→ **What the exercise asks**
Below are the records; copy exactly the stretch from the line containing "zapanupel (red) 320, 175" through the line containing "fanisen (grey) 524, 352", both ends included, and nothing else.

Before-and-after object listings:

========================

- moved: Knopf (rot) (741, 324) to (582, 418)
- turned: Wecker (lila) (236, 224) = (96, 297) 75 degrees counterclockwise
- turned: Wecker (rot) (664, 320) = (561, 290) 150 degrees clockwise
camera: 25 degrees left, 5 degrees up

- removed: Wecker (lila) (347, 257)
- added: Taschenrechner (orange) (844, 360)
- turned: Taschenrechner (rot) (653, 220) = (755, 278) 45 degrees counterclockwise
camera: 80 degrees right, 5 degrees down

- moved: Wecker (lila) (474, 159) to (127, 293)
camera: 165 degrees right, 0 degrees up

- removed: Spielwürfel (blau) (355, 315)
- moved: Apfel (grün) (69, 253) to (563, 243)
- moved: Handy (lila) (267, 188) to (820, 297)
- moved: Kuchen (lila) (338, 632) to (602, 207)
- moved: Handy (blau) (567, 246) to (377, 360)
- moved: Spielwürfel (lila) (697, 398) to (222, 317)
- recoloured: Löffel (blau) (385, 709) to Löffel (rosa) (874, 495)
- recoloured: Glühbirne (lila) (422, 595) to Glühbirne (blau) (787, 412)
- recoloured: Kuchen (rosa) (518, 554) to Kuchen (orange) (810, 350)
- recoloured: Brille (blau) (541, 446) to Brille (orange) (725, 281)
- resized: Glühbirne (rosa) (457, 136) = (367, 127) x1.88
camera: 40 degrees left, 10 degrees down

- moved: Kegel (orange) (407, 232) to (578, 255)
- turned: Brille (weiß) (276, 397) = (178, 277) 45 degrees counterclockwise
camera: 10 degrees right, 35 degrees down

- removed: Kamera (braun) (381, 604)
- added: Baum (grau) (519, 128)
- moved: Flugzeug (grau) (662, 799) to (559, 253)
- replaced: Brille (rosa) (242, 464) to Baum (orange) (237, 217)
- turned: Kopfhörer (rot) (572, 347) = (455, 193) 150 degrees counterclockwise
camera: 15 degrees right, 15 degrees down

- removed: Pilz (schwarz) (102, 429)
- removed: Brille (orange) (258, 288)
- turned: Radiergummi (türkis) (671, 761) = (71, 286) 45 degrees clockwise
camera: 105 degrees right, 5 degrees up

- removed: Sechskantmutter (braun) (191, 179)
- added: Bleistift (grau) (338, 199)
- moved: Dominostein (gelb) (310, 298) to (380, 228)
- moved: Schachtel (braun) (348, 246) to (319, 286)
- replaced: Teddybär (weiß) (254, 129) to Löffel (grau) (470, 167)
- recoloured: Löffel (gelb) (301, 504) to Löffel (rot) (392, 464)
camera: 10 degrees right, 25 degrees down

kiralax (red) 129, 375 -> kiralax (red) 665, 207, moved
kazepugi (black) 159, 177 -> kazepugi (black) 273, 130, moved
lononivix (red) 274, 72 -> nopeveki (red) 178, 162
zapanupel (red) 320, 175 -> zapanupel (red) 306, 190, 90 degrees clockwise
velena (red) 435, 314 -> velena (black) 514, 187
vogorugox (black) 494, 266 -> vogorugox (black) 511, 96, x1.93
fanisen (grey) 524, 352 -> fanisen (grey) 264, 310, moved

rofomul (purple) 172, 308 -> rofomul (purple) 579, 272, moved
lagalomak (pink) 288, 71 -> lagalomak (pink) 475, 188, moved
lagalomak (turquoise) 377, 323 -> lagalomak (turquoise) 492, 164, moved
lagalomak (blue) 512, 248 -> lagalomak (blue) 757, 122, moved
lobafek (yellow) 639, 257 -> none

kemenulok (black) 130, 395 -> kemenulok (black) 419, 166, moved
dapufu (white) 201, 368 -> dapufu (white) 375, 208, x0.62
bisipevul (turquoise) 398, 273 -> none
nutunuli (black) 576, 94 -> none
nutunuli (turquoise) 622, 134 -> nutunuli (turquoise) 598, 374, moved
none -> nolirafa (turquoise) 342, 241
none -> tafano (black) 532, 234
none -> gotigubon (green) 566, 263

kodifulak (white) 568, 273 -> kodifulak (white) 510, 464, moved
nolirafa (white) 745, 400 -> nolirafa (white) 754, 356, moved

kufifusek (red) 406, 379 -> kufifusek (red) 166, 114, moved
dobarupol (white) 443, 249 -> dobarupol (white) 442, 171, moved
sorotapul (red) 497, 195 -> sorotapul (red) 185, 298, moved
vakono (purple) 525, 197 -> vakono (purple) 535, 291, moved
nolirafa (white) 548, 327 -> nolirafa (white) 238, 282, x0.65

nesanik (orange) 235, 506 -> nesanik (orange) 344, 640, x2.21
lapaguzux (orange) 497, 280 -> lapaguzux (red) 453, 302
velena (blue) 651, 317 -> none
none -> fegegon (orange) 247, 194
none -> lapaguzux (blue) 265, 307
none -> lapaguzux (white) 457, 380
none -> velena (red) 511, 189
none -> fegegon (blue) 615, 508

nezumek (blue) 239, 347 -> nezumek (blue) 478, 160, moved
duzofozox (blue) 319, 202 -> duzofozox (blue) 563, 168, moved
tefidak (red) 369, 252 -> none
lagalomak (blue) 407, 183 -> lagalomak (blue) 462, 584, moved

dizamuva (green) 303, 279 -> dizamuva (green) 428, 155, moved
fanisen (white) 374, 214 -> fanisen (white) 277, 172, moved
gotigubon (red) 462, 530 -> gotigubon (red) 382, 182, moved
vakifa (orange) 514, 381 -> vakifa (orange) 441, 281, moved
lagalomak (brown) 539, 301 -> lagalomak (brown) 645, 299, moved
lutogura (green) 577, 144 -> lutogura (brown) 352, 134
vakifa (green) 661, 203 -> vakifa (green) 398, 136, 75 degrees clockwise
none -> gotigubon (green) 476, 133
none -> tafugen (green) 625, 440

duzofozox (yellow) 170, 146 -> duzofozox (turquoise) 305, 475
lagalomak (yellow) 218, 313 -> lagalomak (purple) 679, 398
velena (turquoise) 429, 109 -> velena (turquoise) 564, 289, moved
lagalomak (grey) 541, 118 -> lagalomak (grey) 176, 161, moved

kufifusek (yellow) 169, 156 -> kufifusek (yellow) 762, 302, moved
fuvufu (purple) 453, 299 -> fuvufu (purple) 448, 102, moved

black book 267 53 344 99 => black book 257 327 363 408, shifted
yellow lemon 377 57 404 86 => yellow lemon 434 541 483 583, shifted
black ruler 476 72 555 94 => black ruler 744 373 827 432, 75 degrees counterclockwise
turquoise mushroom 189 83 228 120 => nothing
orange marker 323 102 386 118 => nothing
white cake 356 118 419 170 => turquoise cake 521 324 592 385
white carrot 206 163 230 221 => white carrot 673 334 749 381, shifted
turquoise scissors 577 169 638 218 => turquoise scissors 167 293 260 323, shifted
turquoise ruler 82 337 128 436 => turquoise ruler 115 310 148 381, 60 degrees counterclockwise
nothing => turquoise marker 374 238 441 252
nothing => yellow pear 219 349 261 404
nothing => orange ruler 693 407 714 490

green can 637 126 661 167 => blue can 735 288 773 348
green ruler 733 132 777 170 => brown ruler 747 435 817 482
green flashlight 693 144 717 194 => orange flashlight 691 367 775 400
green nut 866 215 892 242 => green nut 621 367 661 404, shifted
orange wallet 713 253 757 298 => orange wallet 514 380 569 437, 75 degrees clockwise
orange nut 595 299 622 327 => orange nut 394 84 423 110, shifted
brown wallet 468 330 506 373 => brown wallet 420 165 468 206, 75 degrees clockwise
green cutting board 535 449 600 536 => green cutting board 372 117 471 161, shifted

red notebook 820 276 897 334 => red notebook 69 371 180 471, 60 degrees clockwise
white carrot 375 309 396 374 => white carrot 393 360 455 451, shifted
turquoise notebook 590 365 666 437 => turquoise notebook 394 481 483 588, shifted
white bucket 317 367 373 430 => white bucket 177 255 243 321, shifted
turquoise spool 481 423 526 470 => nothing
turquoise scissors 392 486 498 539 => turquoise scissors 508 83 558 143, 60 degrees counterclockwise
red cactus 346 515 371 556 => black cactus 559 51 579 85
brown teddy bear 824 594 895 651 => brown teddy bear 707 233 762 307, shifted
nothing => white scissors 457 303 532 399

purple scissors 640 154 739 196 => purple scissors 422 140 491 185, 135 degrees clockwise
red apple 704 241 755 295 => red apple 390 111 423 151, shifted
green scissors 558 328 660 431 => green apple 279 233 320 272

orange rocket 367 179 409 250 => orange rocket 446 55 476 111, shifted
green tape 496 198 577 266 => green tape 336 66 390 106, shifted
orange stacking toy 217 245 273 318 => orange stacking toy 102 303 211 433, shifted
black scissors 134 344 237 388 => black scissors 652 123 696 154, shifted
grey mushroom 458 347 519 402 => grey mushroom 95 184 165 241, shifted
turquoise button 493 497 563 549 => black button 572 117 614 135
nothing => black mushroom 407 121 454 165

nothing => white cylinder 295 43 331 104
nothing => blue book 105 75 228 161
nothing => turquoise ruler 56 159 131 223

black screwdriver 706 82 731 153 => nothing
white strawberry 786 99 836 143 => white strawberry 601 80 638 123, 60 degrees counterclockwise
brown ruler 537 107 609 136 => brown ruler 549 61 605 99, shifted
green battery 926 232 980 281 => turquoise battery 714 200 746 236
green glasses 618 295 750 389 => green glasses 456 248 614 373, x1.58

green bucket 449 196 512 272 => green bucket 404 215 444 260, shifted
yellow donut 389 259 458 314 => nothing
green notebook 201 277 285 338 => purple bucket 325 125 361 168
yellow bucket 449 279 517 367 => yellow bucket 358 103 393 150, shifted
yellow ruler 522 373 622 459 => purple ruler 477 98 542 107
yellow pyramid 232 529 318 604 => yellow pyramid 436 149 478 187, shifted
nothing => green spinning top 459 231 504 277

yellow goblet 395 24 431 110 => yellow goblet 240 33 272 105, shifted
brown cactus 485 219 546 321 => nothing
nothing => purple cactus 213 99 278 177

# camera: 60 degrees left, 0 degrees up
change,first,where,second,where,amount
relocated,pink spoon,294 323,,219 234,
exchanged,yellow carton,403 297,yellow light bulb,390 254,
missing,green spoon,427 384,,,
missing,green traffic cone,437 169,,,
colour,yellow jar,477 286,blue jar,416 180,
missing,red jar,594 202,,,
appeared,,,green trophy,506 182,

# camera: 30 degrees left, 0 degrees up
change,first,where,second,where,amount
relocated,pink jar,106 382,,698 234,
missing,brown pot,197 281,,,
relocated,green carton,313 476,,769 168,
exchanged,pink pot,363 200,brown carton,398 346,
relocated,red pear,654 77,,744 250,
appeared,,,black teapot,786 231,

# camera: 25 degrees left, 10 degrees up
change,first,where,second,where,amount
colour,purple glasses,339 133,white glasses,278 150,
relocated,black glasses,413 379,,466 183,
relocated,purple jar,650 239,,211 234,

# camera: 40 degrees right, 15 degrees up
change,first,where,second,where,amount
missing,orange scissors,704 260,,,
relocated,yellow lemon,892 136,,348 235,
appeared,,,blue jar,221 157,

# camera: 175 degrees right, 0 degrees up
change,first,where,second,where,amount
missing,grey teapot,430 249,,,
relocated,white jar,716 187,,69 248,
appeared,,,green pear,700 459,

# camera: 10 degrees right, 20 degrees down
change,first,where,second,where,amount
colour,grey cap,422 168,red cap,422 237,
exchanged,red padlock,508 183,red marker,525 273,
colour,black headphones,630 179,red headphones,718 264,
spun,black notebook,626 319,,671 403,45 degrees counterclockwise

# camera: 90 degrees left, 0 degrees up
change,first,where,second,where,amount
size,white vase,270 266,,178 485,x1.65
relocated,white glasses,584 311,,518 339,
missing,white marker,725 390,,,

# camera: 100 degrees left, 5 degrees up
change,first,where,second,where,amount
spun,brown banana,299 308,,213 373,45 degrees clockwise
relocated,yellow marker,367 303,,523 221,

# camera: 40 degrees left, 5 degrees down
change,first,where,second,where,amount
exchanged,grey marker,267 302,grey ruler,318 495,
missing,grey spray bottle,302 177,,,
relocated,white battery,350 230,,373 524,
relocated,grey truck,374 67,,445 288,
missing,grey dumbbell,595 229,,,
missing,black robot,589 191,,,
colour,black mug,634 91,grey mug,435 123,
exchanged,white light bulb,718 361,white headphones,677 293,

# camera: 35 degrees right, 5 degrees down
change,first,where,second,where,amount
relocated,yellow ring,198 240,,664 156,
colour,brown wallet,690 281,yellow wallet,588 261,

========================

→ **Task output**
zapanupel (red) 320, 175 -> zapanupel (red) 306, 190, 90 degrees clockwise
velena (red) 435, 314 -> velena (black) 514, 187
vogorugox (black) 494, 266 -> vogorugox (black) 511, 96, x1.93
fanisen (grey) 524, 352 -> fanisen (grey) 264, 310, moved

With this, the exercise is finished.